# TASK TO CARRY OUT:
Repeat each entry exactly; omit all pictures.

┄┄┄┄┄┄

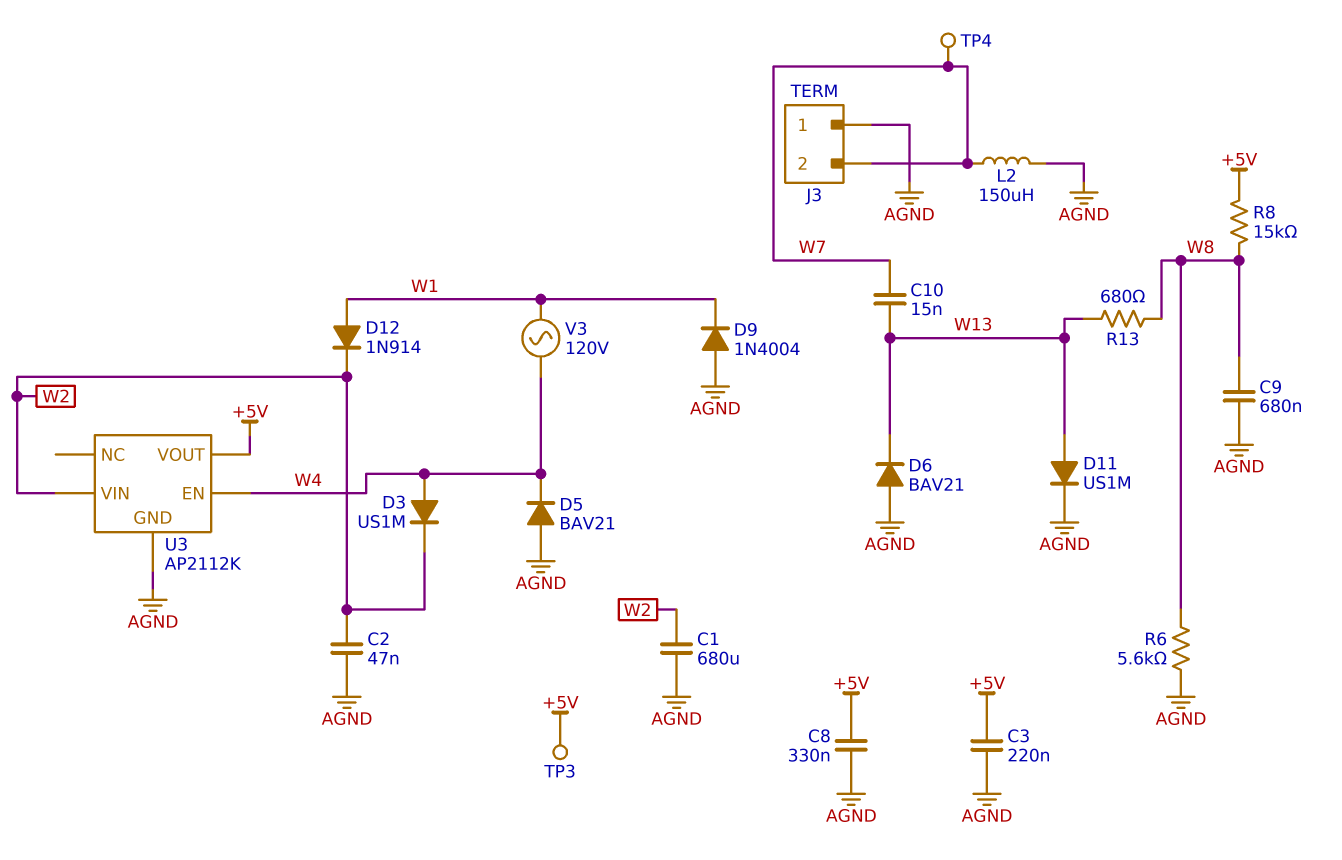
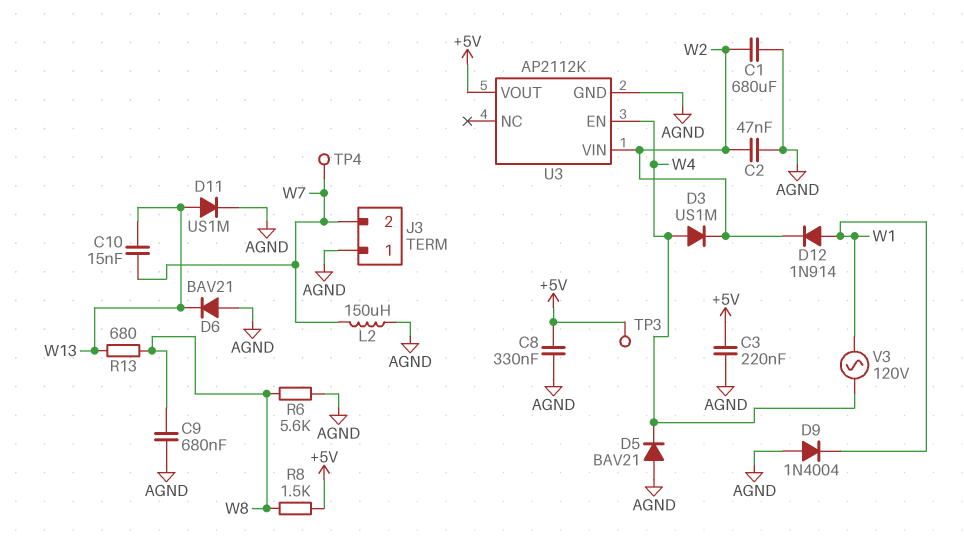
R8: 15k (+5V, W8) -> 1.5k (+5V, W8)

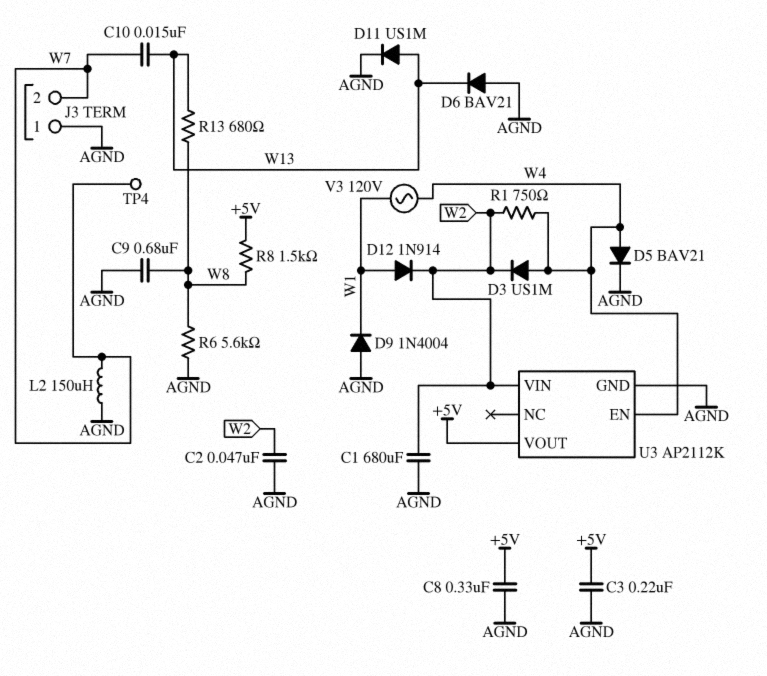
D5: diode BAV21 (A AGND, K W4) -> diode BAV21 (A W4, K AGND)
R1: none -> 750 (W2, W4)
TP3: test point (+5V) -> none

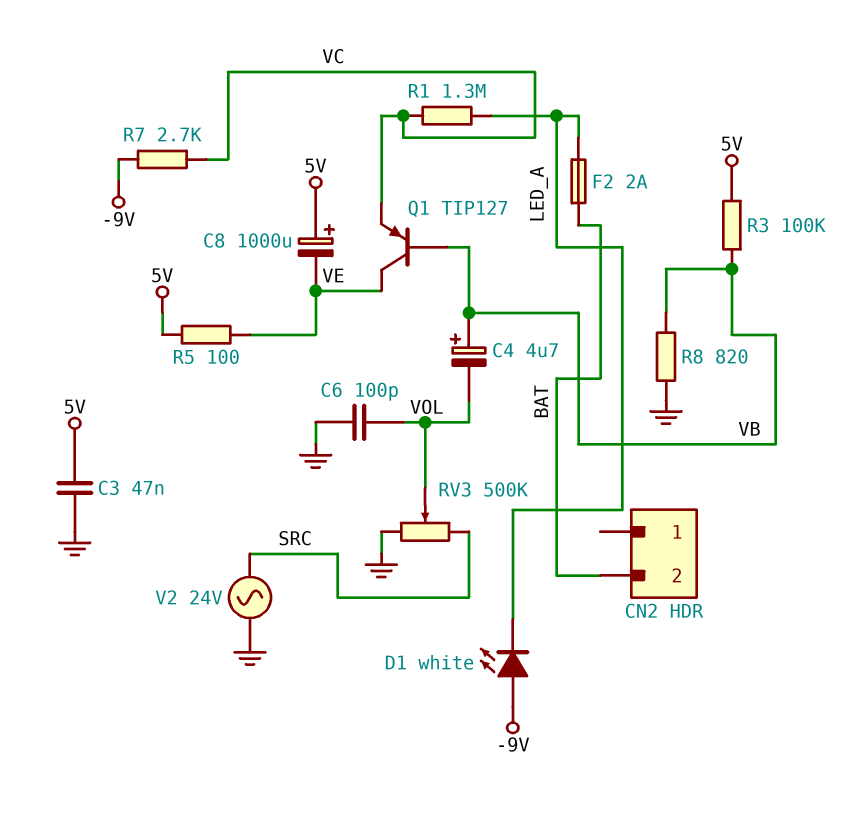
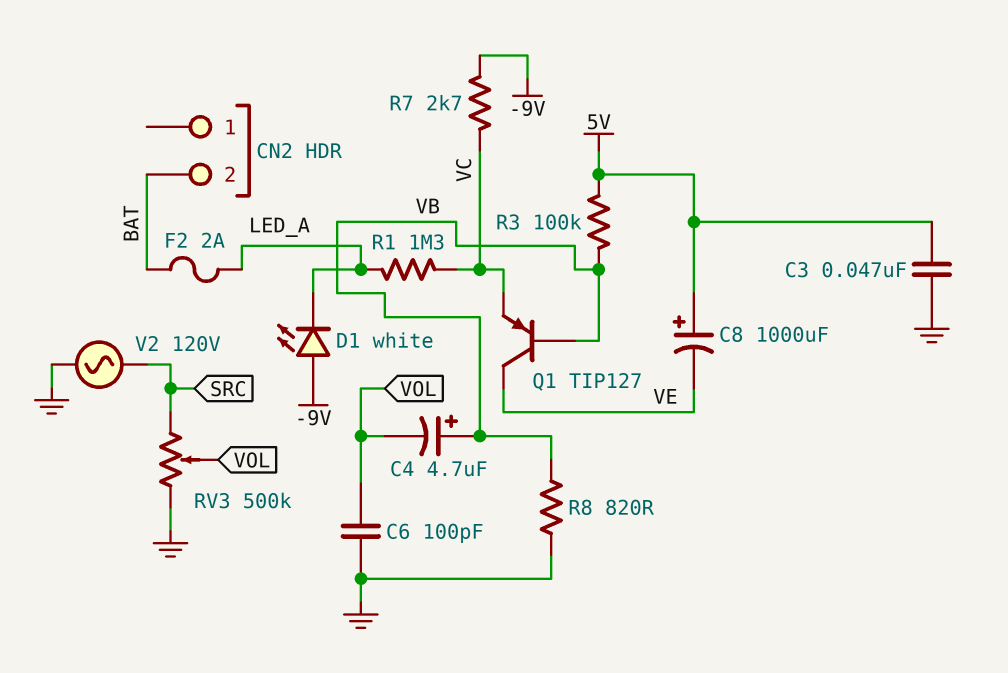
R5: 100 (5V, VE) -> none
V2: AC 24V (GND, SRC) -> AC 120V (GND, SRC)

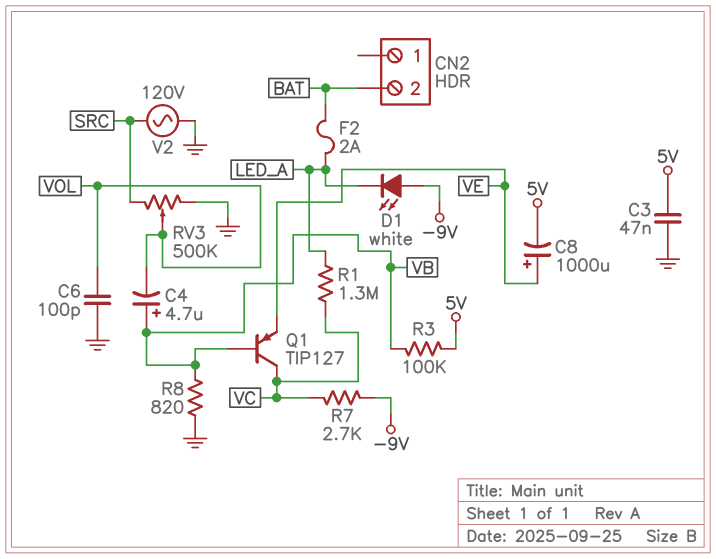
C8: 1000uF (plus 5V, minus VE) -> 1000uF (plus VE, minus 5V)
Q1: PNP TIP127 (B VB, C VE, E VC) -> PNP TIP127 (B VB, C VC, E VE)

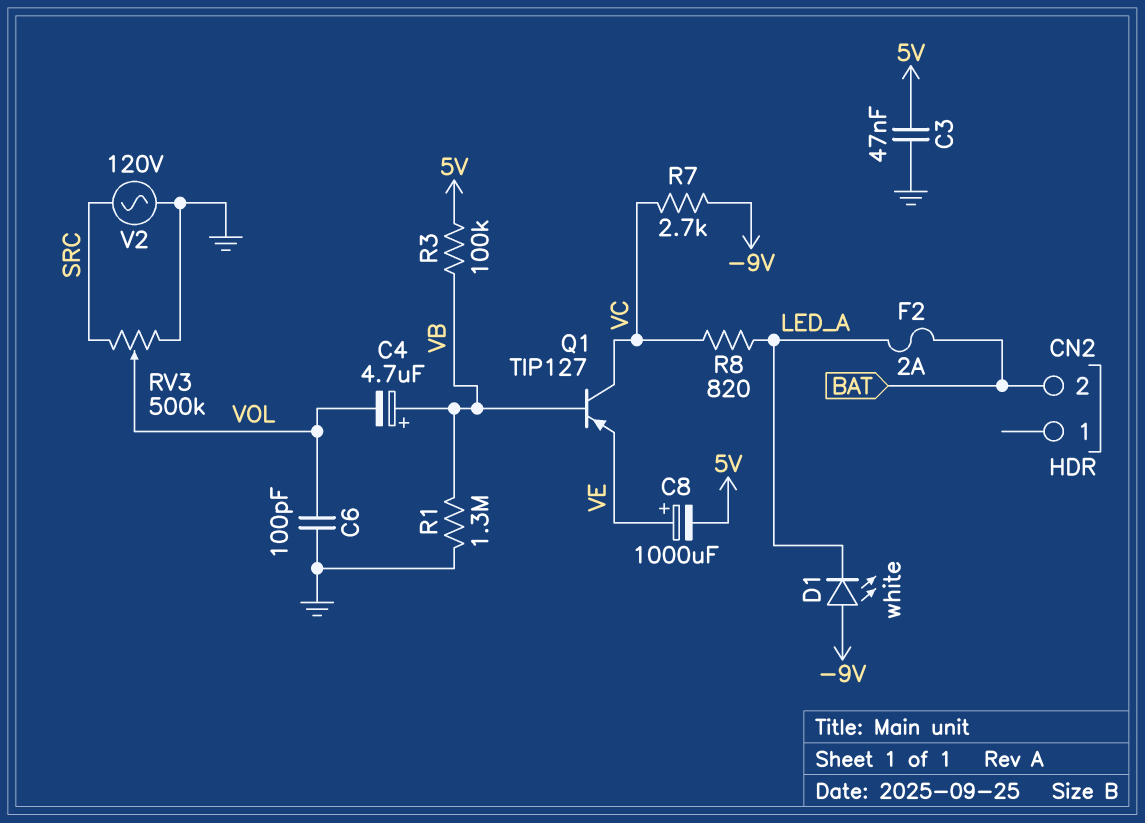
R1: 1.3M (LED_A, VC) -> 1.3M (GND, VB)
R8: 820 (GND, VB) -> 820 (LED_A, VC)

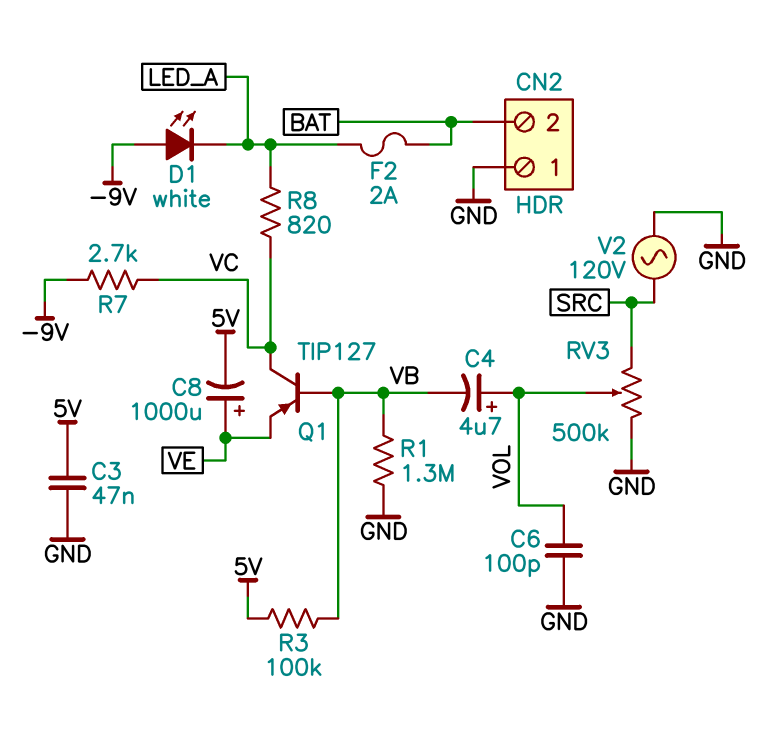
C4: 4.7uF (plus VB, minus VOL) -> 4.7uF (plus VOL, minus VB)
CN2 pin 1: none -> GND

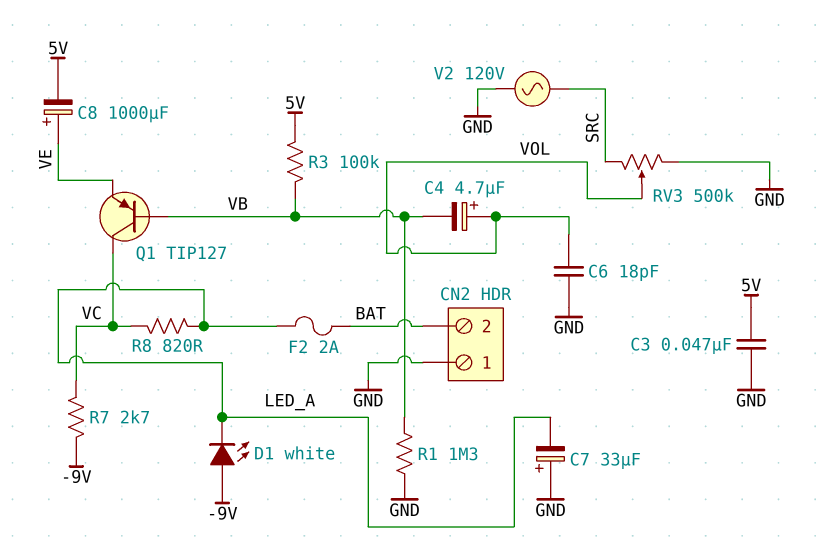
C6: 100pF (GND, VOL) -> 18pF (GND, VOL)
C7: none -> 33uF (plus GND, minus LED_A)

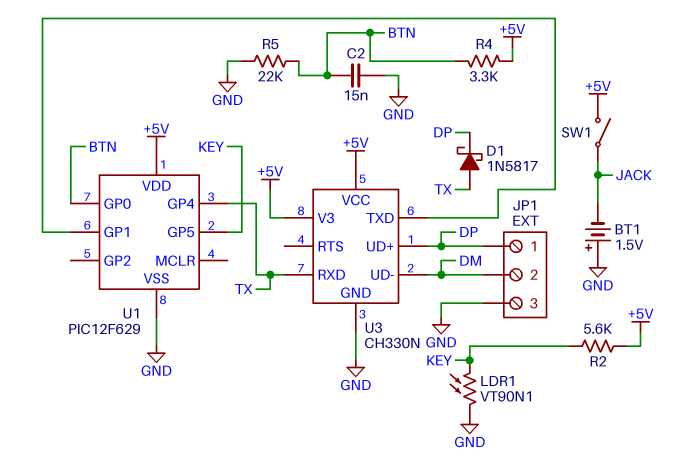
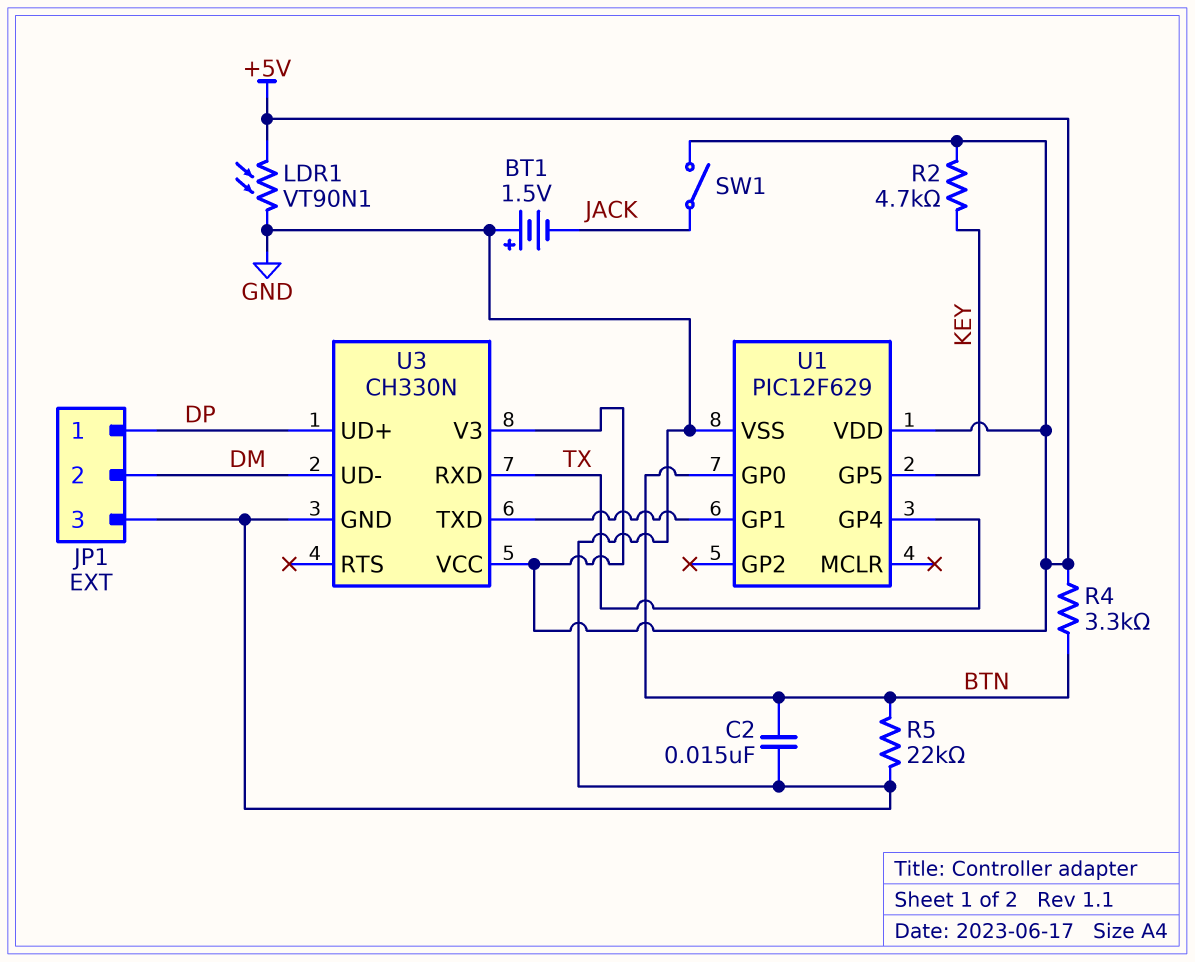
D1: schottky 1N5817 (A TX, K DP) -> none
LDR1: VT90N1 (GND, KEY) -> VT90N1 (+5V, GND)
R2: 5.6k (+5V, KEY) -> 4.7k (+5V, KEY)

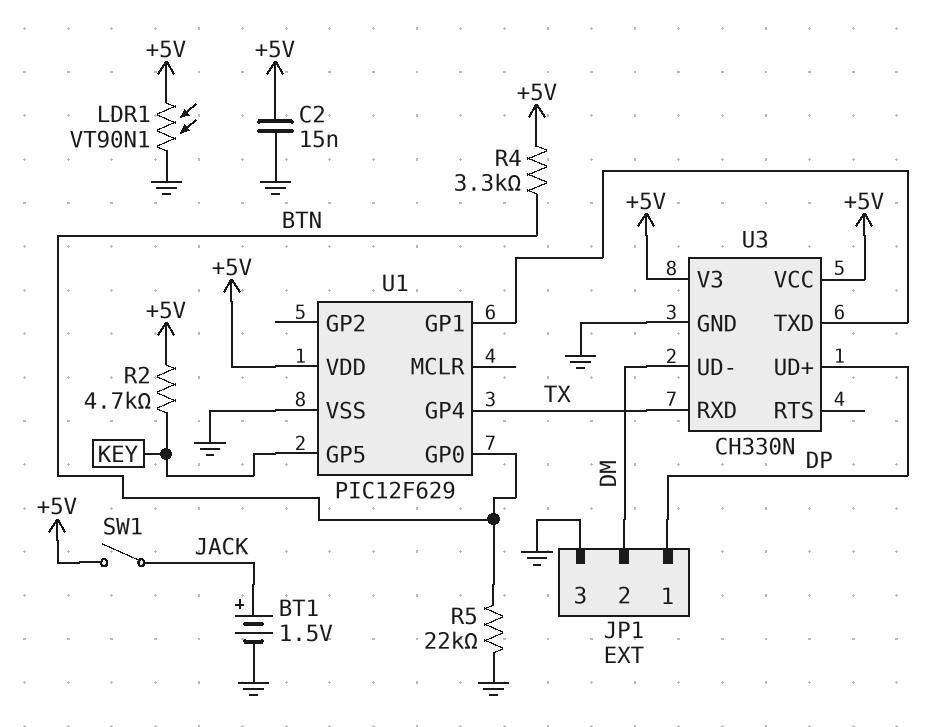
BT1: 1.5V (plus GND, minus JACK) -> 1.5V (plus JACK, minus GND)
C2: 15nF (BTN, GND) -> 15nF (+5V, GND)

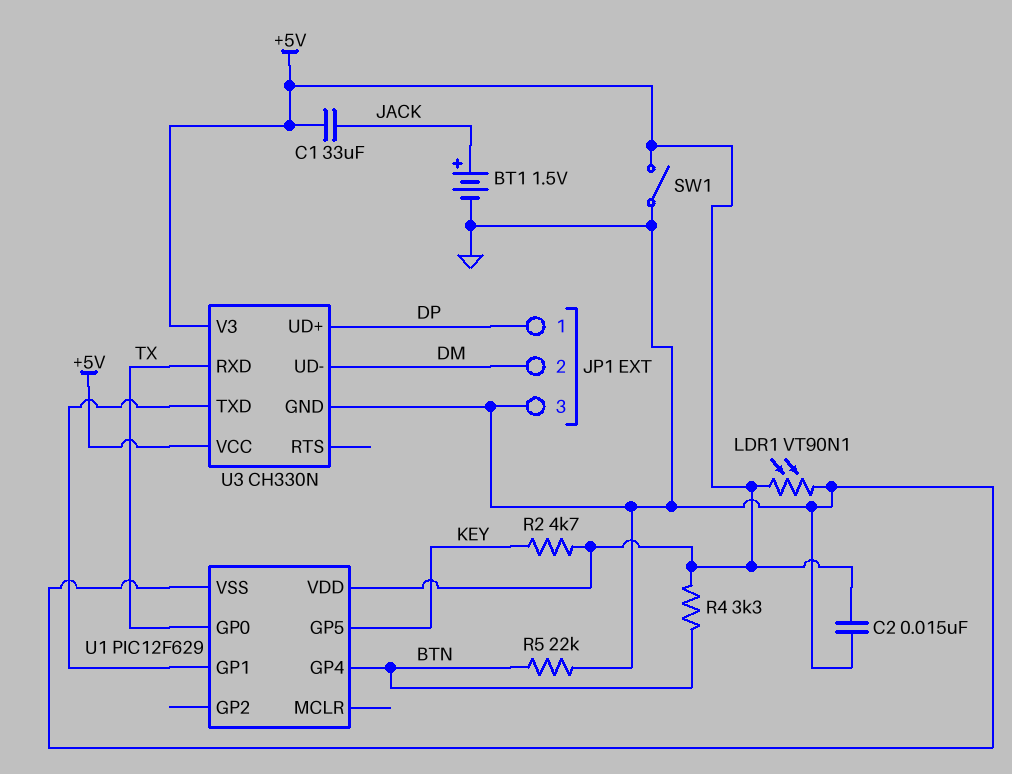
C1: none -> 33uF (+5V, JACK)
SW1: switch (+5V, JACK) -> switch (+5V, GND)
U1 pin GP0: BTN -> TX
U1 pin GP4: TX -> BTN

┄┄┄┄┄┄

# REPLY TO THE EXERCISE:
R8: 15k (+5V, W8) -> 1.5k (+5V, W8)

D5: diode BAV21 (A AGND, K W4) -> diode BAV21 (A W4, K AGND)
R1: none -> 750 (W2, W4)
TP3: test point (+5V) -> none

R5: 100 (5V, VE) -> none
V2: AC 24V (GND, SRC) -> AC 120V (GND, SRC)

C8: 1000uF (plus 5V, minus VE) -> 1000uF (plus VE, minus 5V)
Q1: PNP TIP127 (B VB, C VE, E VC) -> PNP TIP127 (B VB, C VC, E VE)

R1: 1.3M (LED_A, VC) -> 1.3M (GND, VB)
R8: 820 (GND, VB) -> 820 (LED_A, VC)

C4: 4.7uF (plus VB, minus VOL) -> 4.7uF (plus VOL, minus VB)
CN2 pin 1: none -> GND

C6: 100pF (GND, VOL) -> 18pF (GND, VOL)
C7: none -> 33uF (plus GND, minus LED_A)

D1: schottky 1N5817 (A TX, K DP) -> none
LDR1: VT90N1 (GND, KEY) -> VT90N1 (+5V, GND)
R2: 5.6k (+5V, KEY) -> 4.7k (+5V, KEY)

BT1: 1.5V (plus GND, minus JACK) -> 1.5V (plus JACK, minus GND)
C2: 15nF (BTN, GND) -> 15nF (+5V, GND)

C1: none -> 33uF (+5V, JACK)
SW1: switch (+5V, JACK) -> switch (+5V, GND)
U1 pin GP0: BTN -> TX
U1 pin GP4: TX -> BTN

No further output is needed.